(Before-and-after change data)
########################################

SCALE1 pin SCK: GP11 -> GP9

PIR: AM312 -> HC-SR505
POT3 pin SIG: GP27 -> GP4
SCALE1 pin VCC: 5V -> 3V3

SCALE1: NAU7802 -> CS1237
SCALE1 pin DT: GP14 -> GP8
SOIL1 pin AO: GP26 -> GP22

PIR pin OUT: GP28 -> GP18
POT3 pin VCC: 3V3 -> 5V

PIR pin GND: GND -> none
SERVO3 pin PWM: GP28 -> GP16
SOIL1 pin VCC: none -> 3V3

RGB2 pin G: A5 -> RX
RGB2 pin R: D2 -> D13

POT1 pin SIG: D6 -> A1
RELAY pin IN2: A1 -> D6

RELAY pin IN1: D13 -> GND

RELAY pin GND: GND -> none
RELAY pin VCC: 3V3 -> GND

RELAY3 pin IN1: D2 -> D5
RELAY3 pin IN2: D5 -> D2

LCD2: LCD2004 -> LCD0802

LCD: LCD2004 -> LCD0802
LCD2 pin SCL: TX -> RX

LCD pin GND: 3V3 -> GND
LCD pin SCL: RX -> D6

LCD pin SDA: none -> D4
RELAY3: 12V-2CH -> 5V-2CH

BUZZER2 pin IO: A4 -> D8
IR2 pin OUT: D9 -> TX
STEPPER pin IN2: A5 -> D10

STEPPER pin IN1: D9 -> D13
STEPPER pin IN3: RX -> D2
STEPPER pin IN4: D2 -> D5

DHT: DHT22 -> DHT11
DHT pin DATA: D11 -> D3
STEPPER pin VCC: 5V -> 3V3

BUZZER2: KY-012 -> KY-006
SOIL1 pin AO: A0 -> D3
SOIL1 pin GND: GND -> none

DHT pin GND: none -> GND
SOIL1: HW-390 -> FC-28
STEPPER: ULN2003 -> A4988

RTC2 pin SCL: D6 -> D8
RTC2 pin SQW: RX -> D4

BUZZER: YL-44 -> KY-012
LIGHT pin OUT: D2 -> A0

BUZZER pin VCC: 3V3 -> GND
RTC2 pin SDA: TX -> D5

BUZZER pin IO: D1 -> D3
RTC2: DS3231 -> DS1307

########################################

What needs to be done:
Your answer should be the lines above from the one containing "POT3 pin SIG: GP27 -> GP4" through the one containing "BUZZER pin VCC: 3V3 -> GND", copied exactly and with both ends kept.

Answer for the task:
POT3 pin SIG: GP27 -> GP4
SCALE1 pin VCC: 5V -> 3V3

SCALE1: NAU7802 -> CS1237
SCALE1 pin DT: GP14 -> GP8
SOIL1 pin AO: GP26 -> GP22

PIR pin OUT: GP28 -> GP18
POT3 pin VCC: 3V3 -> 5V

PIR pin GND: GND -> none
SERVO3 pin PWM: GP28 -> GP16
SOIL1 pin VCC: none -> 3V3

RGB2 pin G: A5 -> RX
RGB2 pin R: D2 -> D13

POT1 pin SIG: D6 -> A1
RELAY pin IN2: A1 -> D6

RELAY pin IN1: D13 -> GND

RELAY pin GND: GND -> none
RELAY pin VCC: 3V3 -> GND

RELAY3 pin IN1: D2 -> D5
RELAY3 pin IN2: D5 -> D2

LCD2: LCD2004 -> LCD0802

LCD: LCD2004 -> LCD0802
LCD2 pin SCL: TX -> RX

LCD pin GND: 3V3 -> GND
LCD pin SCL: RX -> D6

LCD pin SDA: none -> D4
RELAY3: 12V-2CH -> 5V-2CH

BUZZER2 pin IO: A4 -> D8
IR2 pin OUT: D9 -> TX
STEPPER pin IN2: A5 -> D10

STEPPER pin IN1: D9 -> D13
STEPPER pin IN3: RX -> D2
STEPPER pin IN4: D2 -> D5

DHT: DHT22 -> DHT11
DHT pin DATA: D11 -> D3
STEPPER pin VCC: 5V -> 3V3

BUZZER2: KY-012 -> KY-006
SOIL1 pin AO: A0 -> D3
SOIL1 pin GND: GND -> none

DHT pin GND: none -> GND
SOIL1: HW-390 -> FC-28
STEPPER: ULN2003 -> A4988

RTC2 pin SCL: D6 -> D8
RTC2 pin SQW: RX -> D4

BUZZER: YL-44 -> KY-012
LIGHT pin OUT: D2 -> A0

BUZZER pin VCC: 3V3 -> GND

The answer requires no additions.